■ **DATA SECTION**:

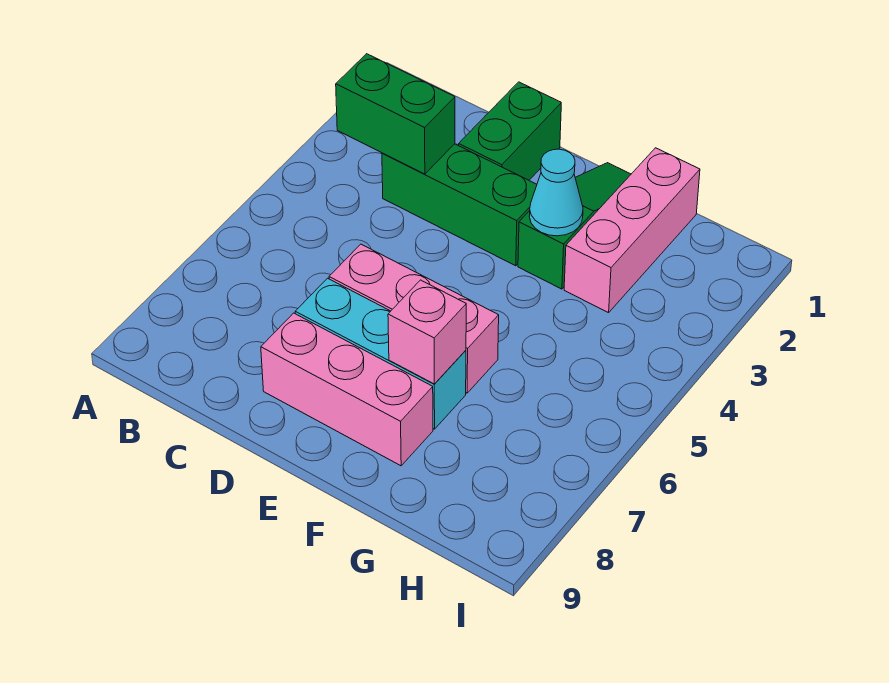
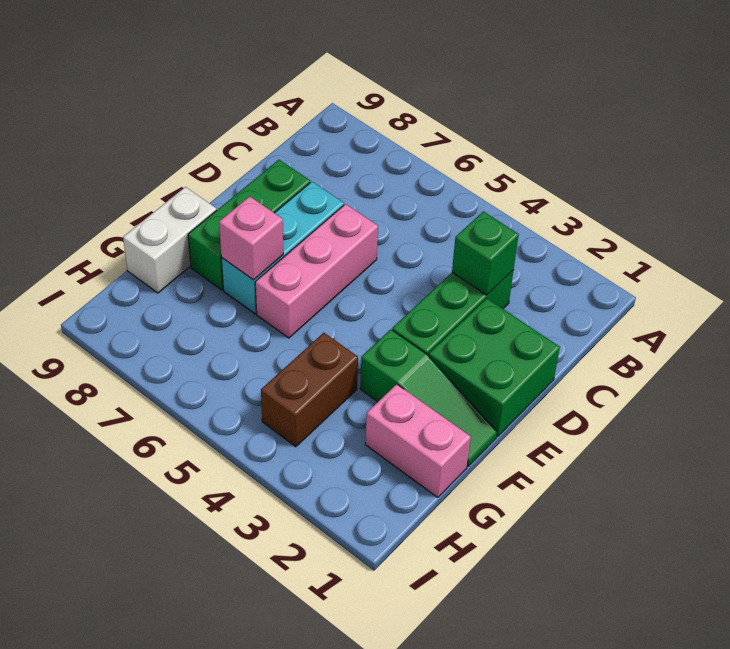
green brick B3:C3 level 2 -> green brick C3 level 2
green brick D1:D2 level 1 -> green brick D1:E2 level 1
pink brick D8:F8 level 1 -> green brick D8:F8 level 1
cyan cone F3 level 2 -> none
none -> white brick F9:G9 level 1
pink brick G1:G3 level 1 -> pink brick G1:G2 level 1
none -> brown brick G4:H4 level 1

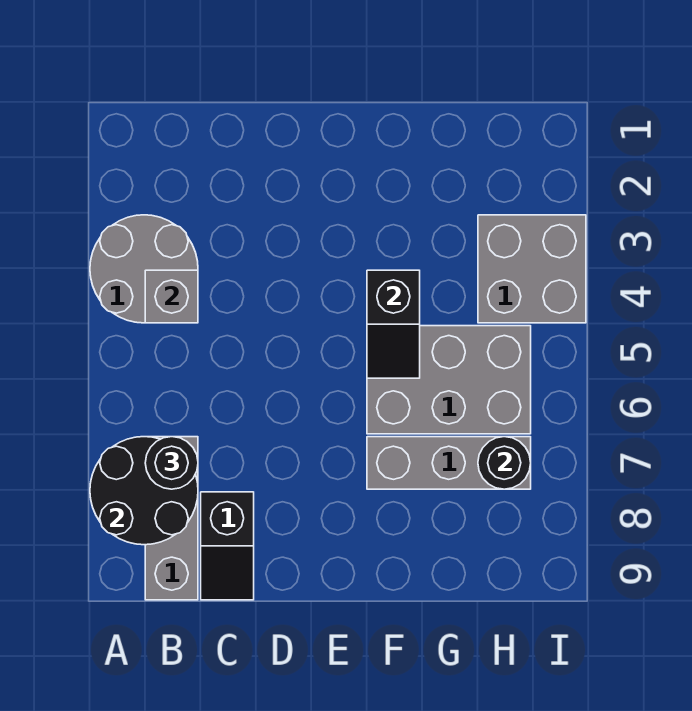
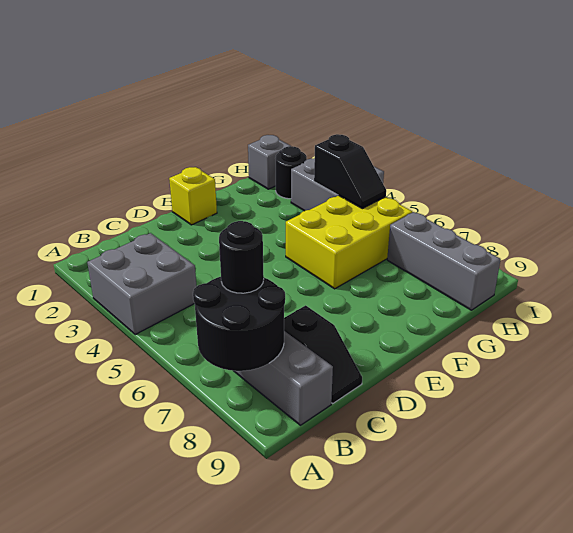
grey round brick A3:B4 level 1 -> grey brick A3:B4 level 1
grey brick B4 level 2 -> grey brick H1 level 1
none -> yellow brick E1 level 1
black slope F4:F5 level 2 top 4 -> black slope H4:H5 level 2 top 4
grey brick F5:H6 level 1 -> yellow brick F5:H6 level 1
grey brick F7:H7 level 1 -> grey brick H7:H9 level 1
black round brick H7 level 2 -> black round brick H2 level 1

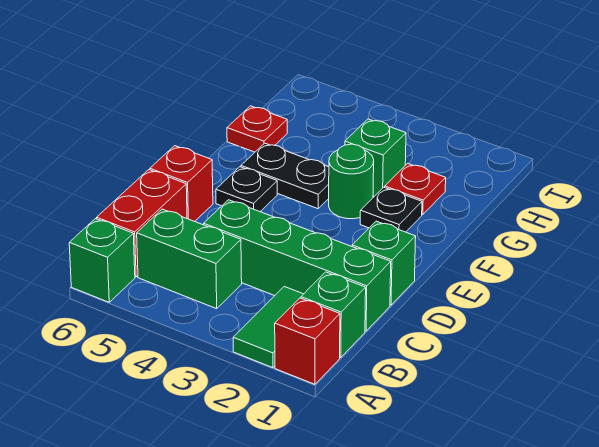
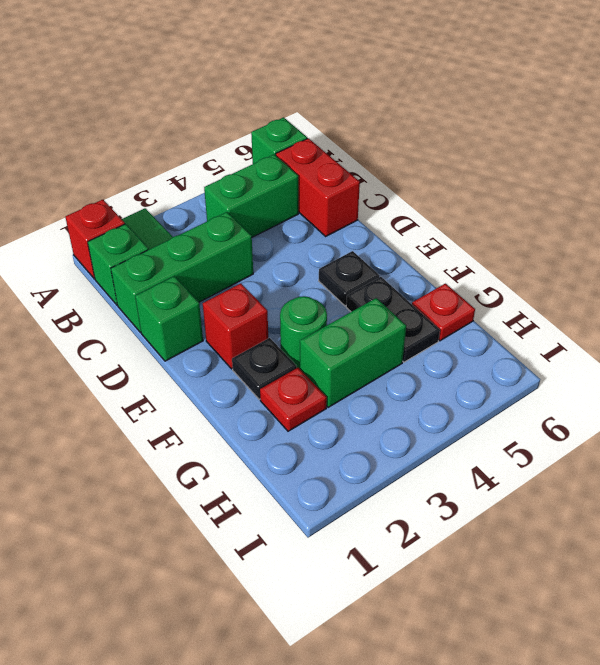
green brick C1:C4 level 1 -> green brick C1:C3 level 1
red brick D6 level 1 -> red brick E2 level 1
black plate F4:F5 level 1 -> black plate F5:G5 level 1
green brick G3 level 1 -> green brick G3:G4 level 1

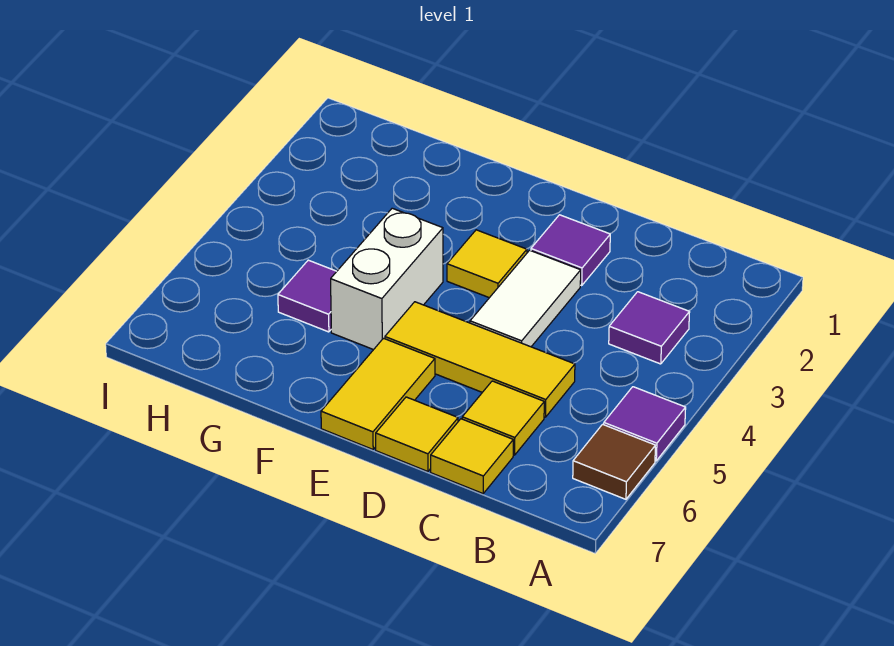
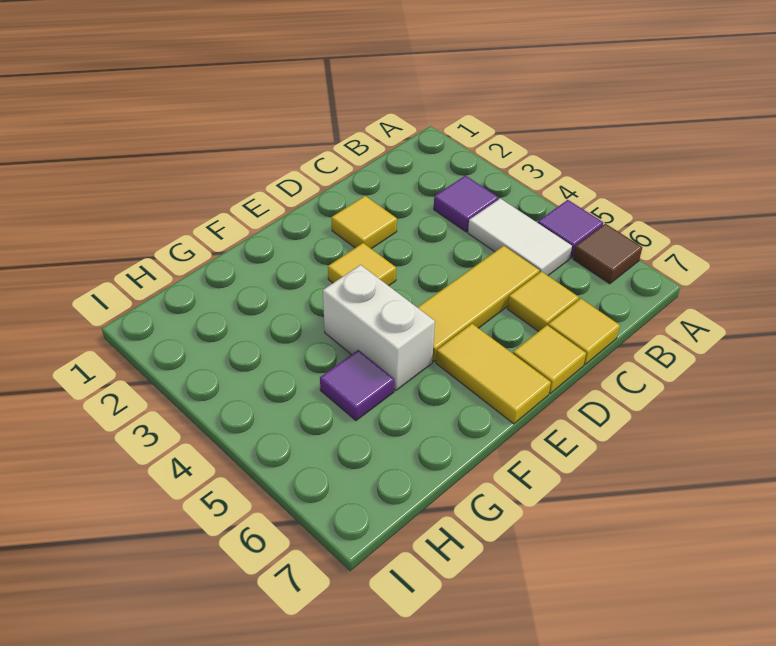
purple tile D2 level 1 -> yellow tile D2 level 1
white tile D3:D4 level 1 -> white tile B4:B5 level 1

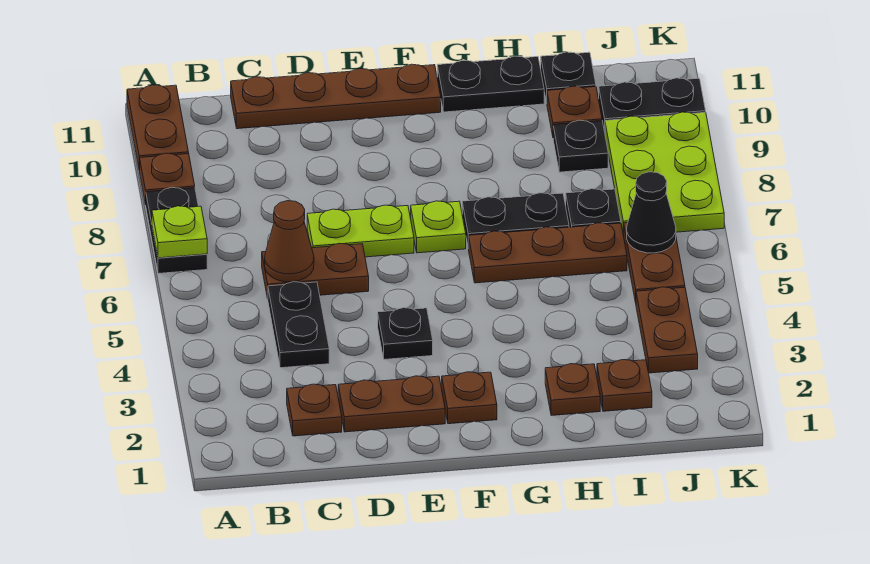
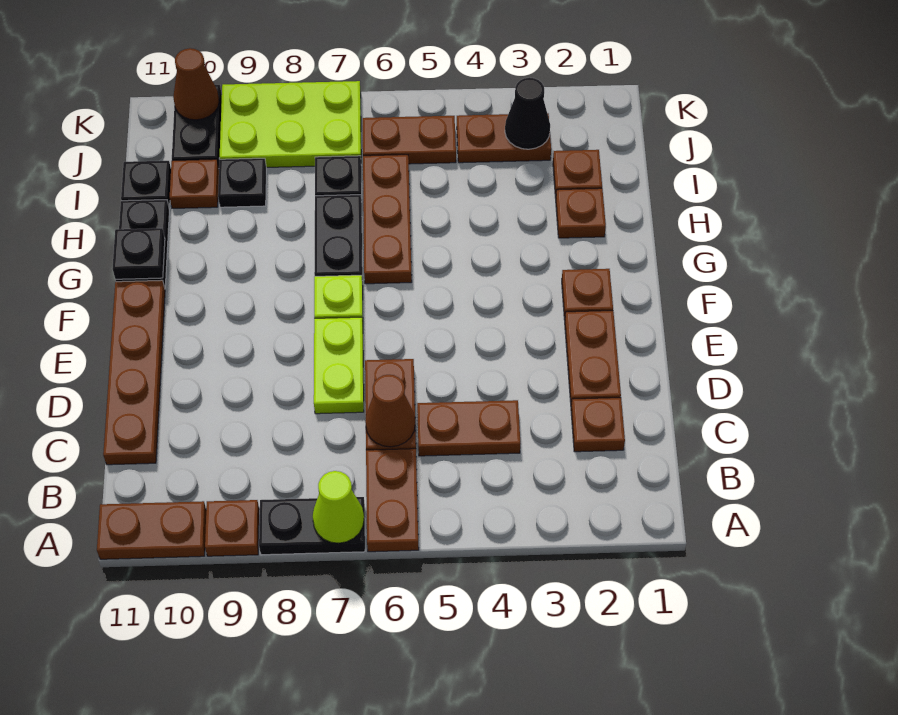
none -> brown plate A6:B6 level 1
lime plate A7 level 2 -> lime cone A7 level 2
black plate C4:C5 level 1 -> brown plate C4:C5 level 1
black plate E4 level 1 -> black plate G11 level 2
black cone J6 level 2 -> black cone J3 level 2
none -> brown cone K10 level 2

■ **DIRECTIONS**: Omit the pictures and set down the records exactly.

■ **THE COMPLETED TASK**:
green brick B3:C3 level 2 -> green brick C3 level 2
green brick D1:D2 level 1 -> green brick D1:E2 level 1
pink brick D8:F8 level 1 -> green brick D8:F8 level 1
cyan cone F3 level 2 -> none
none -> white brick F9:G9 level 1
pink brick G1:G3 level 1 -> pink brick G1:G2 level 1
none -> brown brick G4:H4 level 1

grey round brick A3:B4 level 1 -> grey brick A3:B4 level 1
grey brick B4 level 2 -> grey brick H1 level 1
none -> yellow brick E1 level 1
black slope F4:F5 level 2 top 4 -> black slope H4:H5 level 2 top 4
grey brick F5:H6 level 1 -> yellow brick F5:H6 level 1
grey brick F7:H7 level 1 -> grey brick H7:H9 level 1
black round brick H7 level 2 -> black round brick H2 level 1

green brick C1:C4 level 1 -> green brick C1:C3 level 1
red brick D6 level 1 -> red brick E2 level 1
black plate F4:F5 level 1 -> black plate F5:G5 level 1
green brick G3 level 1 -> green brick G3:G4 level 1

purple tile D2 level 1 -> yellow tile D2 level 1
white tile D3:D4 level 1 -> white tile B4:B5 level 1

none -> brown plate A6:B6 level 1
lime plate A7 level 2 -> lime cone A7 level 2
black plate C4:C5 level 1 -> brown plate C4:C5 level 1
black plate E4 level 1 -> black plate G11 level 2
black cone J6 level 2 -> black cone J3 level 2
none -> brown cone K10 level 2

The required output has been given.